Work to be completed:
Can you give the rows below again with "rainbow fabric umbrella" renamed to "rainbow nylon umbrella" everywhere it occurs, leaving everything else unchanged?

Data to process:
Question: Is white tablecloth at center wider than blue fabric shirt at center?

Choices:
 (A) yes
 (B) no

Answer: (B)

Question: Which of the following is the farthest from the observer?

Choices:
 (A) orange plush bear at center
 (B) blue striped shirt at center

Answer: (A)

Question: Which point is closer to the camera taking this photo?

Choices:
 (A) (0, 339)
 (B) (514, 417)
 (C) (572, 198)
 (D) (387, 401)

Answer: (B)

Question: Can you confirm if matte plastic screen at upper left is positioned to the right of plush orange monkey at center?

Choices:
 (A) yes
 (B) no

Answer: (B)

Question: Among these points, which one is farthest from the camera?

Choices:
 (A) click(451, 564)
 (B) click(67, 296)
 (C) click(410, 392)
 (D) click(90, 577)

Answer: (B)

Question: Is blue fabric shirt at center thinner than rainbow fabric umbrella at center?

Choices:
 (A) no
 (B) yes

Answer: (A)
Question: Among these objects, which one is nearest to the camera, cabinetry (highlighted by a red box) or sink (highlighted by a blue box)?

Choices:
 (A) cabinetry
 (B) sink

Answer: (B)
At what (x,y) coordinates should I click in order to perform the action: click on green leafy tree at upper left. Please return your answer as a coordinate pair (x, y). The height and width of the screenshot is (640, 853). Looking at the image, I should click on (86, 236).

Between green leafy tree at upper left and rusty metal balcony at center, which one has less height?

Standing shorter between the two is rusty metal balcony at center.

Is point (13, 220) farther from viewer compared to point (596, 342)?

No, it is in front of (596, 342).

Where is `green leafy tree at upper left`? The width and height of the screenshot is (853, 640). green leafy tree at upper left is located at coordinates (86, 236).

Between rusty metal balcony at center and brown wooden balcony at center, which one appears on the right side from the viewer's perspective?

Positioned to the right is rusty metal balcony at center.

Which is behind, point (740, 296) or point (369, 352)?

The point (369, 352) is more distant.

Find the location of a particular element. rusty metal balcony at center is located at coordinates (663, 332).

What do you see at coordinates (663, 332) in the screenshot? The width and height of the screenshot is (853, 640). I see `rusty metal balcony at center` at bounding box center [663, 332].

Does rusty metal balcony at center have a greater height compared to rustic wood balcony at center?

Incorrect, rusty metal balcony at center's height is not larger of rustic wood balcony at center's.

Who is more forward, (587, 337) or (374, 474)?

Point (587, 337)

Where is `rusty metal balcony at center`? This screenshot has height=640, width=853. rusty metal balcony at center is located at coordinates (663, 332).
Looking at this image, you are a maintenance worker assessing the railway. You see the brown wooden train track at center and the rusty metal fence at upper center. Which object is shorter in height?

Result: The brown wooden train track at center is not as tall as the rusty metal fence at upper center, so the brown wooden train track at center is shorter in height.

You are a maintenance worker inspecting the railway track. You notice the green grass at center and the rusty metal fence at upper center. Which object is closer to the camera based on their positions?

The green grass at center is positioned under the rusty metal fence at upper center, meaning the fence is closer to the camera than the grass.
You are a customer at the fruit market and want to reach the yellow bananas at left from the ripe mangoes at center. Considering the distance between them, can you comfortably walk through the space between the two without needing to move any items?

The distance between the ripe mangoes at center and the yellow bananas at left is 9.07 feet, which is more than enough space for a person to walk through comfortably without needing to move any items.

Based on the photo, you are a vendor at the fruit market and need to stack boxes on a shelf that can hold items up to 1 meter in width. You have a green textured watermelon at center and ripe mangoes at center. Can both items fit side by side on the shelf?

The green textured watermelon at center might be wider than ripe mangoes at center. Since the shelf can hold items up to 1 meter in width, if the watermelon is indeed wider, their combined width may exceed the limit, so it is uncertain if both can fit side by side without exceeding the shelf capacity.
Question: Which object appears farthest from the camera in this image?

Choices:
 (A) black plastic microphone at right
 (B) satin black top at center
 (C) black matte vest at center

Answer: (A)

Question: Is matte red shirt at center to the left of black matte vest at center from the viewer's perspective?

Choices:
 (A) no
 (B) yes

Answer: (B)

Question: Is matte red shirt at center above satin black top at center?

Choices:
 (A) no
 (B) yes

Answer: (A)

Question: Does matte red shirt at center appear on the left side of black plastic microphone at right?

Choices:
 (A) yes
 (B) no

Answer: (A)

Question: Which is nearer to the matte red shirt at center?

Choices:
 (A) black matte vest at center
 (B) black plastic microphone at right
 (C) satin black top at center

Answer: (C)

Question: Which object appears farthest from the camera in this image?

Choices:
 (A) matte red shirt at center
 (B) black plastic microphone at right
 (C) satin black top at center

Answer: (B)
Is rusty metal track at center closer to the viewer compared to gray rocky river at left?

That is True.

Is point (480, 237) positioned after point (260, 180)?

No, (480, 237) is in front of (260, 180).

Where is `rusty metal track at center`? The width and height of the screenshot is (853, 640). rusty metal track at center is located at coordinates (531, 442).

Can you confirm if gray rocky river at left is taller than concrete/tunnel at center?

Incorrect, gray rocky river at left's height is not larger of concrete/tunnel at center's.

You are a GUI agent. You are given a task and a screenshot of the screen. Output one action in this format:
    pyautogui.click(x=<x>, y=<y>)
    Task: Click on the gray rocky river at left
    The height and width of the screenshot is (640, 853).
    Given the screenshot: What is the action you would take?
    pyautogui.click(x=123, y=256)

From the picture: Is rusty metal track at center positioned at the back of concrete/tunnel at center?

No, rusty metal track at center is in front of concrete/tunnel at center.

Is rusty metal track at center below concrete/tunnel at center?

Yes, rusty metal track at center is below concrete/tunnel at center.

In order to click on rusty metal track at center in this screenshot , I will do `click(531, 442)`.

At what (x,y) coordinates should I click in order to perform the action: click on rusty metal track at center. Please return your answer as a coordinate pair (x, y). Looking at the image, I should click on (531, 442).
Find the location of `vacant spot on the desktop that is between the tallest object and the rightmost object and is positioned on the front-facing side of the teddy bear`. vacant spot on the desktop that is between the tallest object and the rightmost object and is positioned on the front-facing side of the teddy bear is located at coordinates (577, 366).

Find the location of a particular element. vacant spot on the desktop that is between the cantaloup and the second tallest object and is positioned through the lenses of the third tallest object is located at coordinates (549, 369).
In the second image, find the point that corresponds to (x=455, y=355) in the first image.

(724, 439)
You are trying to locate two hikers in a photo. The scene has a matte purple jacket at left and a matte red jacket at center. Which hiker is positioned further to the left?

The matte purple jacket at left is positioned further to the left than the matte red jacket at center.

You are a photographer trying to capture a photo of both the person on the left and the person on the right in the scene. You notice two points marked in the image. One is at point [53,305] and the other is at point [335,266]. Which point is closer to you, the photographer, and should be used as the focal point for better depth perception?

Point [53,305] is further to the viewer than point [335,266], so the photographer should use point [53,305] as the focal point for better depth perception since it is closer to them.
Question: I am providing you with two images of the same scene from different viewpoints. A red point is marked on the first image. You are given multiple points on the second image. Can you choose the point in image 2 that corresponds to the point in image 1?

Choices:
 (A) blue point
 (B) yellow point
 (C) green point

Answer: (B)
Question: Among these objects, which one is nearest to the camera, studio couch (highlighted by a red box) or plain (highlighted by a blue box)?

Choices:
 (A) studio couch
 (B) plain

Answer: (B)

Answer area:
Question: Is white tablecloth at center wider than blue fabric shirt at center?

Choices:
 (A) yes
 (B) no

Answer: (B)

Question: Which of the following is the farthest from the observer?

Choices:
 (A) orange plush bear at center
 (B) blue striped shirt at center

Answer: (A)

Question: Which point is closer to the camera taking this photo?

Choices:
 (A) (0, 339)
 (B) (514, 417)
 (C) (572, 198)
 (D) (387, 401)

Answer: (B)

Question: Can you confirm if matte plastic screen at upper left is positioned to the right of plush orange monkey at center?

Choices:
 (A) yes
 (B) no

Answer: (B)

Question: Among these points, which one is farthest from the camera?

Choices:
 (A) click(451, 564)
 (B) click(67, 296)
 (C) click(410, 392)
 (D) click(90, 577)

Answer: (B)

Question: Is blue fabric shirt at center thinner than rainbow nylon umbrella at center?

Choices:
 (A) no
 (B) yes

Answer: (A)
Question: Among these objects, which one is nearest to the camera, cabinetry (highlighted by a red box) or sink (highlighted by a blue box)?

Choices:
 (A) cabinetry
 (B) sink

Answer: (B)
At what (x,y) coordinates should I click in order to perform the action: click on green leafy tree at upper left. Please return your answer as a coordinate pair (x, y). The height and width of the screenshot is (640, 853). Looking at the image, I should click on (86, 236).

Between green leafy tree at upper left and rusty metal balcony at center, which one has less height?

Standing shorter between the two is rusty metal balcony at center.

Is point (13, 220) farther from viewer compared to point (596, 342)?

No, it is in front of (596, 342).

Where is `green leafy tree at upper left`? The width and height of the screenshot is (853, 640). green leafy tree at upper left is located at coordinates (86, 236).

Between rusty metal balcony at center and brown wooden balcony at center, which one appears on the right side from the viewer's perspective?

Positioned to the right is rusty metal balcony at center.

Which is behind, point (740, 296) or point (369, 352)?

The point (369, 352) is more distant.

Find the location of a particular element. rusty metal balcony at center is located at coordinates (663, 332).

What do you see at coordinates (663, 332) in the screenshot? The width and height of the screenshot is (853, 640). I see `rusty metal balcony at center` at bounding box center [663, 332].

Does rusty metal balcony at center have a greater height compared to rustic wood balcony at center?

Incorrect, rusty metal balcony at center's height is not larger of rustic wood balcony at center's.

Who is more forward, (587, 337) or (374, 474)?

Point (587, 337)

Where is `rusty metal balcony at center`? This screenshot has height=640, width=853. rusty metal balcony at center is located at coordinates (663, 332).
Looking at this image, you are a maintenance worker assessing the railway. You see the brown wooden train track at center and the rusty metal fence at upper center. Which object is shorter in height?

Result: The brown wooden train track at center is not as tall as the rusty metal fence at upper center, so the brown wooden train track at center is shorter in height.

You are a maintenance worker inspecting the railway track. You notice the green grass at center and the rusty metal fence at upper center. Which object is closer to the camera based on their positions?

The green grass at center is positioned under the rusty metal fence at upper center, meaning the fence is closer to the camera than the grass.
You are a customer at the fruit market and want to reach the yellow bananas at left from the ripe mangoes at center. Considering the distance between them, can you comfortably walk through the space between the two without needing to move any items?

The distance between the ripe mangoes at center and the yellow bananas at left is 9.07 feet, which is more than enough space for a person to walk through comfortably without needing to move any items.

Based on the photo, you are a vendor at the fruit market and need to stack boxes on a shelf that can hold items up to 1 meter in width. You have a green textured watermelon at center and ripe mangoes at center. Can both items fit side by side on the shelf?

The green textured watermelon at center might be wider than ripe mangoes at center. Since the shelf can hold items up to 1 meter in width, if the watermelon is indeed wider, their combined width may exceed the limit, so it is uncertain if both can fit side by side without exceeding the shelf capacity.
Question: Which object appears farthest from the camera in this image?

Choices:
 (A) black plastic microphone at right
 (B) satin black top at center
 (C) black matte vest at center

Answer: (A)

Question: Is matte red shirt at center to the left of black matte vest at center from the viewer's perspective?

Choices:
 (A) no
 (B) yes

Answer: (B)

Question: Is matte red shirt at center above satin black top at center?

Choices:
 (A) no
 (B) yes

Answer: (A)

Question: Does matte red shirt at center appear on the left side of black plastic microphone at right?

Choices:
 (A) yes
 (B) no

Answer: (A)

Question: Which is nearer to the matte red shirt at center?

Choices:
 (A) black matte vest at center
 (B) black plastic microphone at right
 (C) satin black top at center

Answer: (C)

Question: Which object appears farthest from the camera in this image?

Choices:
 (A) matte red shirt at center
 (B) black plastic microphone at right
 (C) satin black top at center

Answer: (B)
Is rusty metal track at center closer to the viewer compared to gray rocky river at left?

That is True.

Is point (480, 237) positioned after point (260, 180)?

No, (480, 237) is in front of (260, 180).

Where is `rusty metal track at center`? The width and height of the screenshot is (853, 640). rusty metal track at center is located at coordinates (531, 442).

Can you confirm if gray rocky river at left is taller than concrete/tunnel at center?

Incorrect, gray rocky river at left's height is not larger of concrete/tunnel at center's.

You are a GUI agent. You are given a task and a screenshot of the screen. Output one action in this format:
    pyautogui.click(x=<x>, y=<y>)
    Task: Click on the gray rocky river at left
    The height and width of the screenshot is (640, 853).
    Given the screenshot: What is the action you would take?
    pyautogui.click(x=123, y=256)

From the picture: Is rusty metal track at center positioned at the back of concrete/tunnel at center?

No, rusty metal track at center is in front of concrete/tunnel at center.

Is rusty metal track at center below concrete/tunnel at center?

Yes, rusty metal track at center is below concrete/tunnel at center.

In order to click on rusty metal track at center in this screenshot , I will do `click(531, 442)`.

At what (x,y) coordinates should I click in order to perform the action: click on rusty metal track at center. Please return your answer as a coordinate pair (x, y). Looking at the image, I should click on (531, 442).
Find the location of `vacant spot on the desktop that is between the tallest object and the rightmost object and is positioned on the front-facing side of the teddy bear`. vacant spot on the desktop that is between the tallest object and the rightmost object and is positioned on the front-facing side of the teddy bear is located at coordinates (577, 366).

Find the location of a particular element. vacant spot on the desktop that is between the cantaloup and the second tallest object and is positioned through the lenses of the third tallest object is located at coordinates (549, 369).
In the second image, find the point that corresponds to (x=455, y=355) in the first image.

(724, 439)
You are trying to locate two hikers in a photo. The scene has a matte purple jacket at left and a matte red jacket at center. Which hiker is positioned further to the left?

The matte purple jacket at left is positioned further to the left than the matte red jacket at center.

You are a photographer trying to capture a photo of both the person on the left and the person on the right in the scene. You notice two points marked in the image. One is at point [53,305] and the other is at point [335,266]. Which point is closer to you, the photographer, and should be used as the focal point for better depth perception?

Point [53,305] is further to the viewer than point [335,266], so the photographer should use point [53,305] as the focal point for better depth perception since it is closer to them.
Question: I am providing you with two images of the same scene from different viewpoints. A red point is marked on the first image. You are given multiple points on the second image. Can you choose the point in image 2 that corresponds to the point in image 1?

Choices:
 (A) blue point
 (B) yellow point
 (C) green point

Answer: (B)
Question: Among these objects, which one is nearest to the camera, studio couch (highlighted by a red box) or plain (highlighted by a blue box)?

Choices:
 (A) studio couch
 (B) plain

Answer: (B)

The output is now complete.